▸ **Direction**:
Starting with the line that contains "yellow line at (52, 38): moved 5 px up" and going on through the line that contains "orange trapezoid at", rewrite those lines of the material below as a numbered list, leaving out any blank lines. Include nothing else.

▸ **Items**:
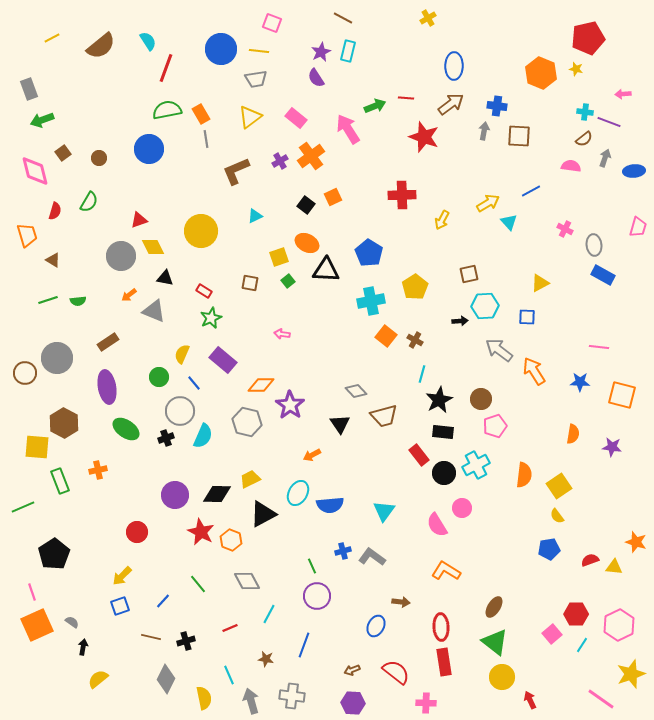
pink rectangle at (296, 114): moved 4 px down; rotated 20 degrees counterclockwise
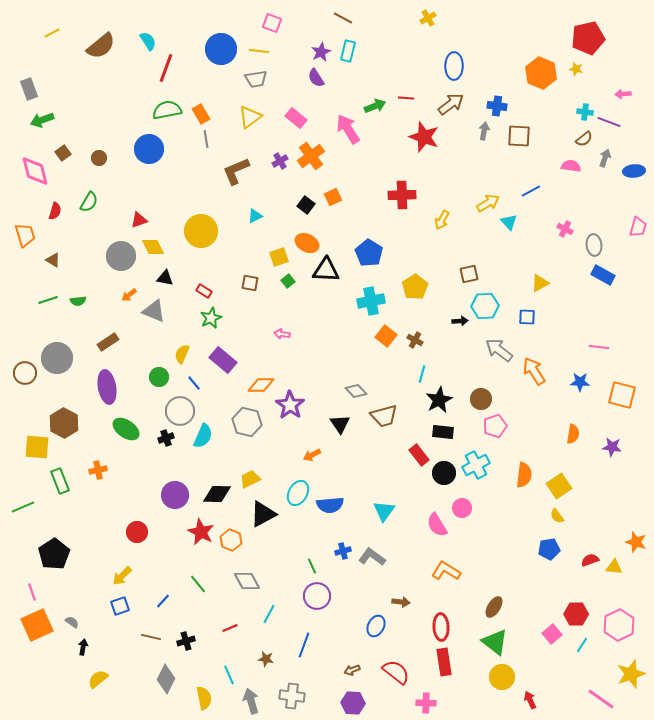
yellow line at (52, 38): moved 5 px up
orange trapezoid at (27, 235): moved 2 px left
--
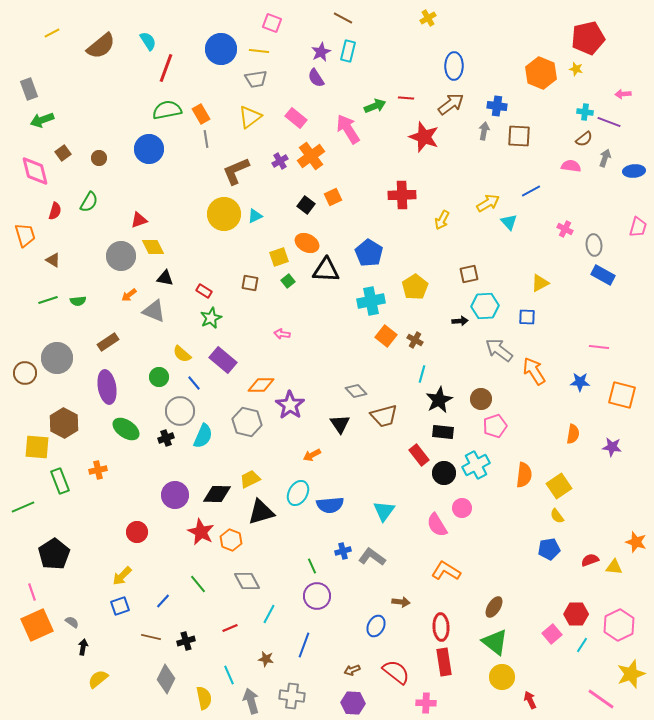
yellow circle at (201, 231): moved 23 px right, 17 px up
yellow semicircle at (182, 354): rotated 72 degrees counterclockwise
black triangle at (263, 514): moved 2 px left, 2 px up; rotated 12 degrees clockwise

▸ **Result for this task**:
1. yellow line at (52, 38): moved 5 px up
2. orange trapezoid at (27, 235): moved 2 px left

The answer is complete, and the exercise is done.